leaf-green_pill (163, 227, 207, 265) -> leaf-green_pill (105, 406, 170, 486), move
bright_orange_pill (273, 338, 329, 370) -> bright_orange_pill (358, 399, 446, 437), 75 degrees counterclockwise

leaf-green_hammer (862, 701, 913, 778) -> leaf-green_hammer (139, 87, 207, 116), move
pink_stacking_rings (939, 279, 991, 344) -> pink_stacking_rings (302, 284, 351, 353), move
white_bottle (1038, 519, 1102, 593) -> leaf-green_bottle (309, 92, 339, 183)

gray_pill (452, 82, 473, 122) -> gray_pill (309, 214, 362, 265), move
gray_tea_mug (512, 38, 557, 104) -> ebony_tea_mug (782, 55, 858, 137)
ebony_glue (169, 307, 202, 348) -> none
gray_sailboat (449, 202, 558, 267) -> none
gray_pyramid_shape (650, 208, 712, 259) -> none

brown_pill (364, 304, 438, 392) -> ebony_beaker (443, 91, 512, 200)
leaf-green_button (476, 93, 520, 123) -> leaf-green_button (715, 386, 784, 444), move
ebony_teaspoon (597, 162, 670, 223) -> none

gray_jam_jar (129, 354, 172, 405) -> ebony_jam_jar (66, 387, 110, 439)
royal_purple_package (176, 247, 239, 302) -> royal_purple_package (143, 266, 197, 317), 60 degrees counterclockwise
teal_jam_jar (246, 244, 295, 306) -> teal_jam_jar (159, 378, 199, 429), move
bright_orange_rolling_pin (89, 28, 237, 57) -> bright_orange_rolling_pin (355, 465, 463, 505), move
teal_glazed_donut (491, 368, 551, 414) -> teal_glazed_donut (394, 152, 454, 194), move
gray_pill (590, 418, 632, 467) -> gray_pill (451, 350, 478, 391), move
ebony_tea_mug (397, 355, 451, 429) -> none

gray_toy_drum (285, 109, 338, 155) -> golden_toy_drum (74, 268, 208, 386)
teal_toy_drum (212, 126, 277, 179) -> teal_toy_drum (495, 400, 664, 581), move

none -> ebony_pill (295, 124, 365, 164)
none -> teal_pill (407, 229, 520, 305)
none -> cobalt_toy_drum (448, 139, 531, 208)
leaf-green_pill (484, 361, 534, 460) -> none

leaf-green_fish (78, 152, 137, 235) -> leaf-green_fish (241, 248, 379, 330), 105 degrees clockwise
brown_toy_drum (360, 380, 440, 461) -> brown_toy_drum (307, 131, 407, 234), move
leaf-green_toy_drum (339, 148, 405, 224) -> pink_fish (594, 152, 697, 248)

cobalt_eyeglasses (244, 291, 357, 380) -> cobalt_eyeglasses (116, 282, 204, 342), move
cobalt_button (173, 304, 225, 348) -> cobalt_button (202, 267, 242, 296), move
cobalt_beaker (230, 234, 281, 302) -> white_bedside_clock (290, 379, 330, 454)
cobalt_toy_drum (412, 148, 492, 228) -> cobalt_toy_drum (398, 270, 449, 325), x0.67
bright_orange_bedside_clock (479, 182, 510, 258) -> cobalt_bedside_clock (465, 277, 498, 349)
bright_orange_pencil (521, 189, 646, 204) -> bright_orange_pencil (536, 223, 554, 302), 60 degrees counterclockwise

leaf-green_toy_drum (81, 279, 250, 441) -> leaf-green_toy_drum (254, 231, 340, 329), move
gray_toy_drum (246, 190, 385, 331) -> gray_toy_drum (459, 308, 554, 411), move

- **What you need to do**: In the answer, please give only the lines from the line containing "cobalt_button (173, 304, 225, 348)" through the final line of the data, copied exactly.

- **Solution to this problem**:
cobalt_button (173, 304, 225, 348) -> cobalt_button (202, 267, 242, 296), move
cobalt_beaker (230, 234, 281, 302) -> white_bedside_clock (290, 379, 330, 454)
cobalt_toy_drum (412, 148, 492, 228) -> cobalt_toy_drum (398, 270, 449, 325), x0.67
bright_orange_bedside_clock (479, 182, 510, 258) -> cobalt_bedside_clock (465, 277, 498, 349)
bright_orange_pencil (521, 189, 646, 204) -> bright_orange_pencil (536, 223, 554, 302), 60 degrees counterclockwise

leaf-green_toy_drum (81, 279, 250, 441) -> leaf-green_toy_drum (254, 231, 340, 329), move
gray_toy_drum (246, 190, 385, 331) -> gray_toy_drum (459, 308, 554, 411), move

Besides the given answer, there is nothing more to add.